## [Problem statement]
The data below should be transcribed in full, with no picture included.

## [Object change listings]
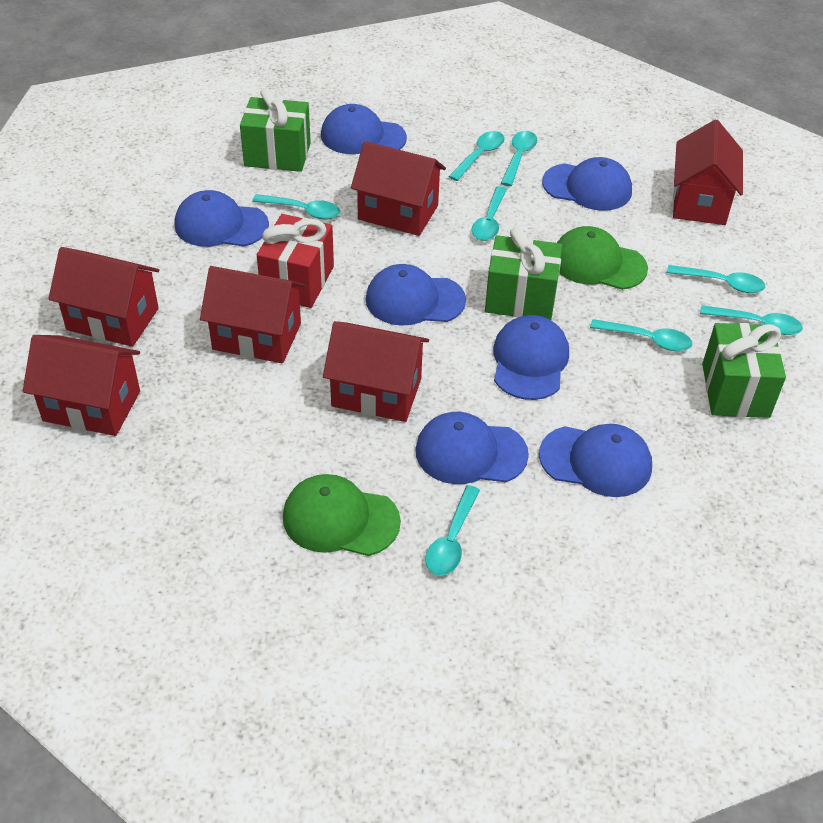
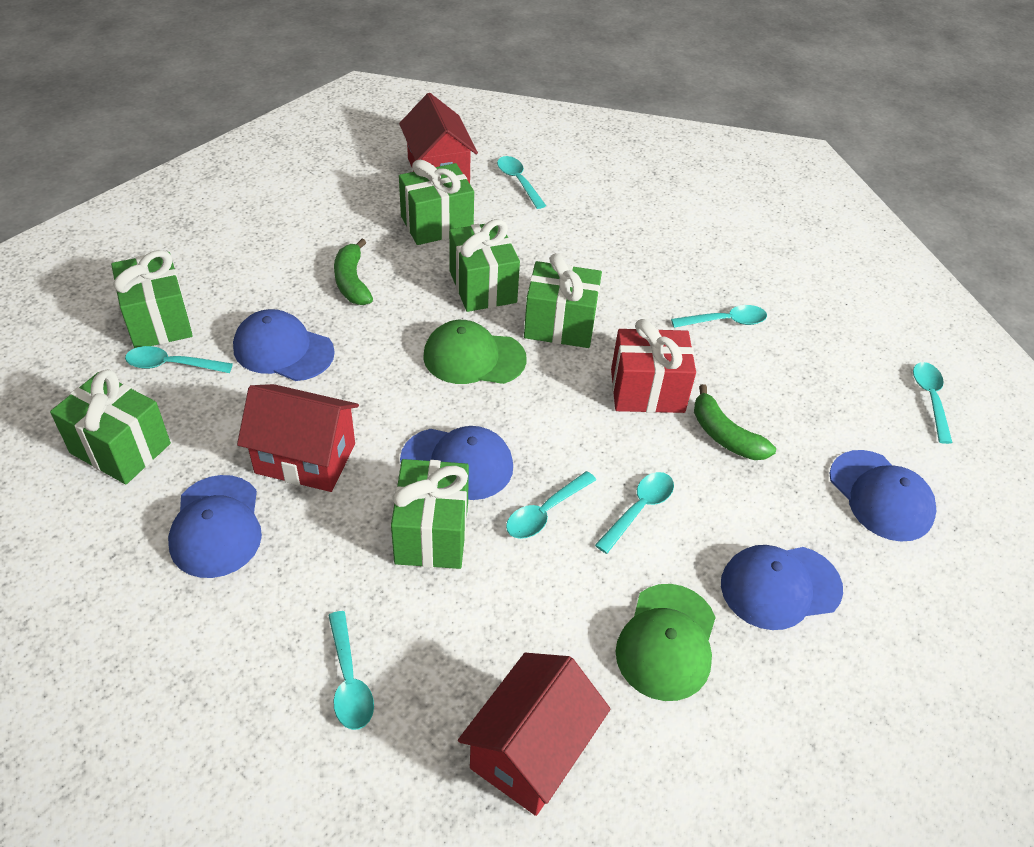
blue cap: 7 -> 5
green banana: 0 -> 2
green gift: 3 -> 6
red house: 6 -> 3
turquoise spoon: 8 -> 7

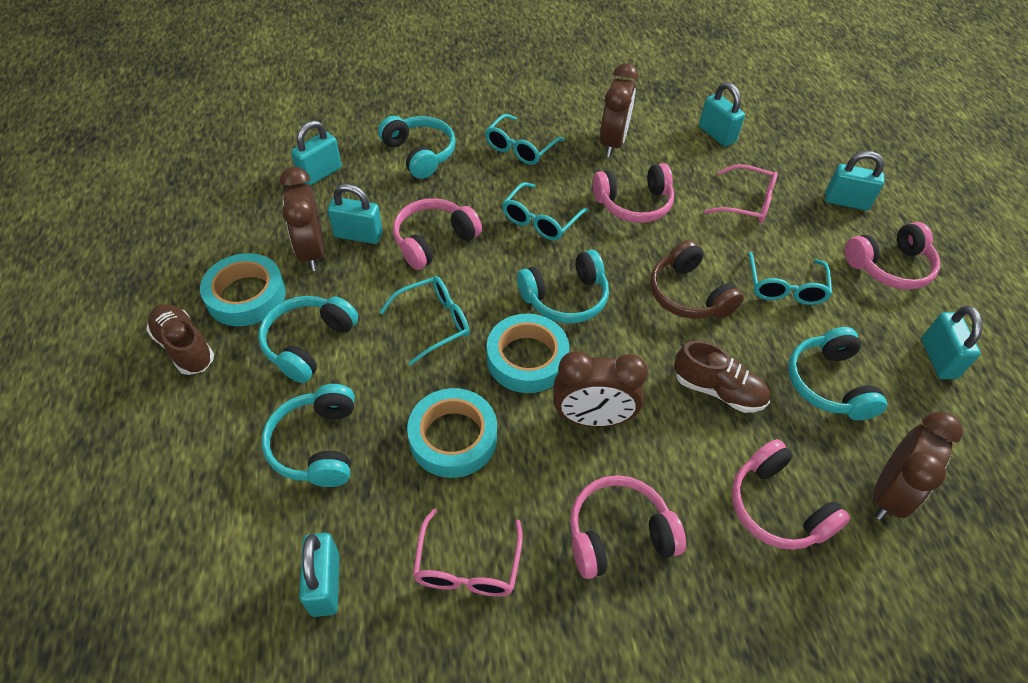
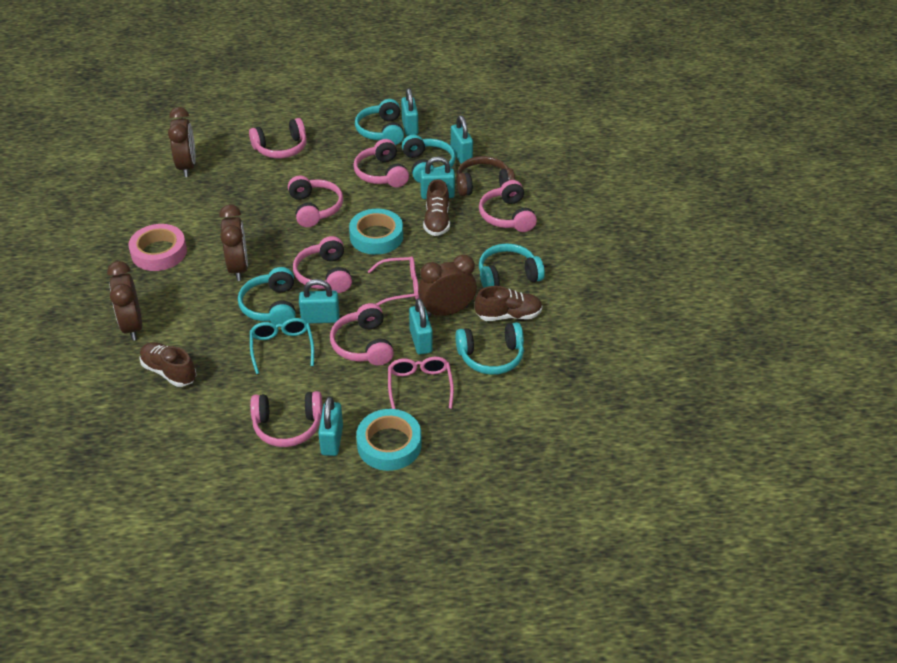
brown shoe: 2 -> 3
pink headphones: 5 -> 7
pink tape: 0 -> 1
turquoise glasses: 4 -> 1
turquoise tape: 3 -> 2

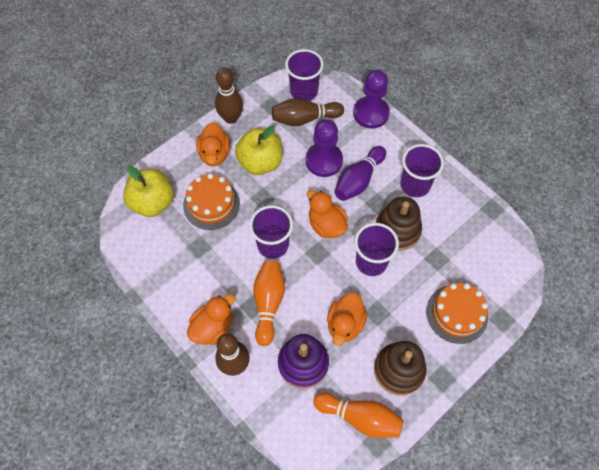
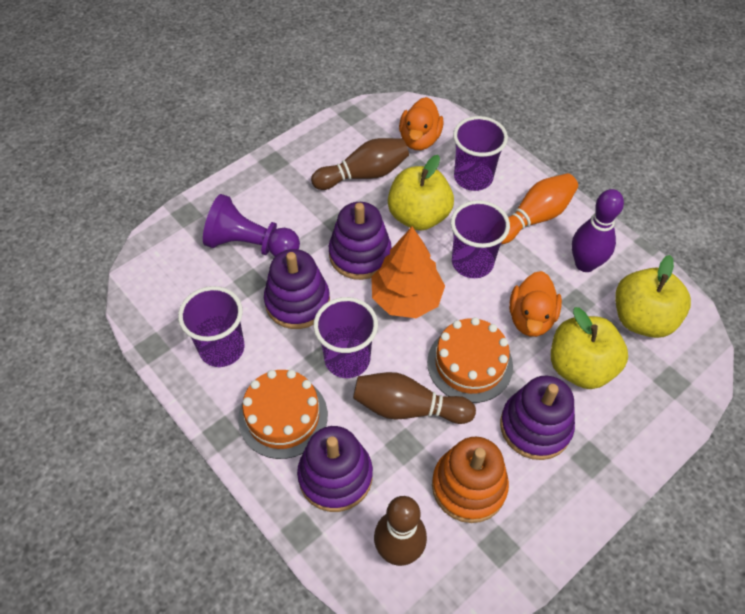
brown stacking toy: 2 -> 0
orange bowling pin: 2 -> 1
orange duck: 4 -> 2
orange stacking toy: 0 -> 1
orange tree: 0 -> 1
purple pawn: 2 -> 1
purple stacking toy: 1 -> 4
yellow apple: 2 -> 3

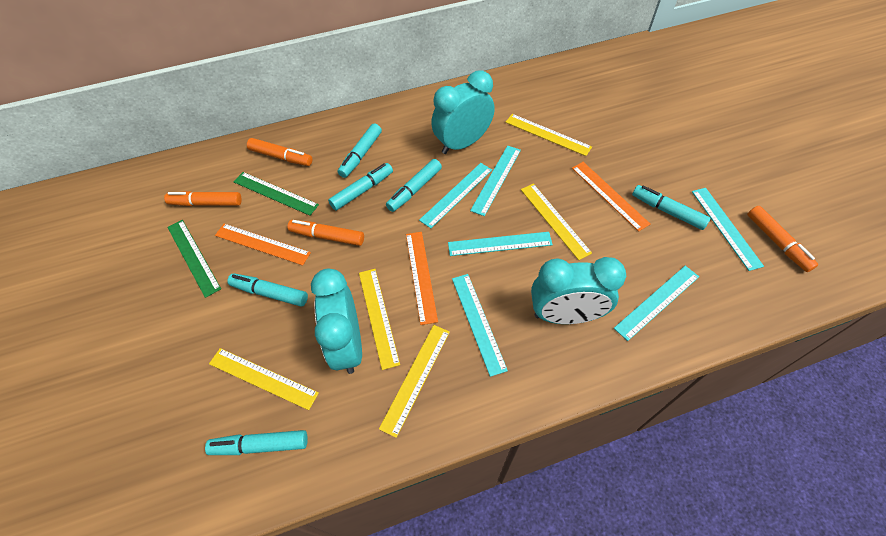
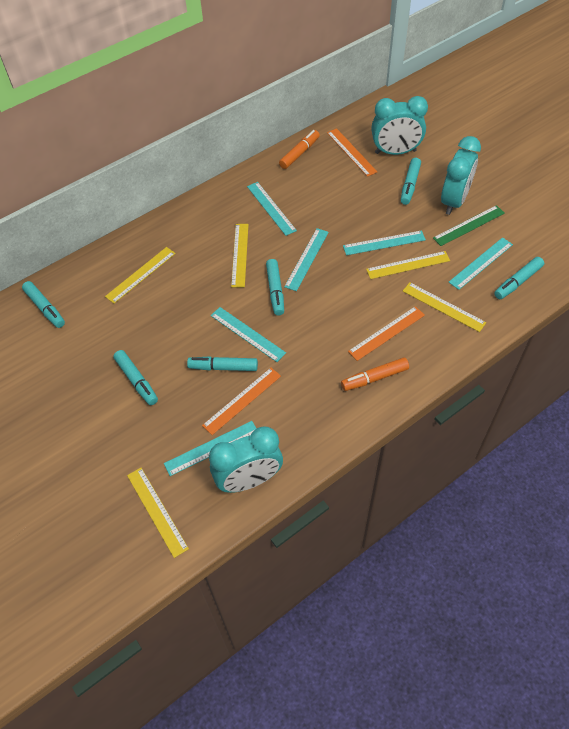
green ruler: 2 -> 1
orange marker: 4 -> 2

## [Result below]
blue cap: 7 -> 5
green banana: 0 -> 2
green gift: 3 -> 6
red house: 6 -> 3
turquoise spoon: 8 -> 7

brown shoe: 2 -> 3
pink headphones: 5 -> 7
pink tape: 0 -> 1
turquoise glasses: 4 -> 1
turquoise tape: 3 -> 2

brown stacking toy: 2 -> 0
orange bowling pin: 2 -> 1
orange duck: 4 -> 2
orange stacking toy: 0 -> 1
orange tree: 0 -> 1
purple pawn: 2 -> 1
purple stacking toy: 1 -> 4
yellow apple: 2 -> 3

green ruler: 2 -> 1
orange marker: 4 -> 2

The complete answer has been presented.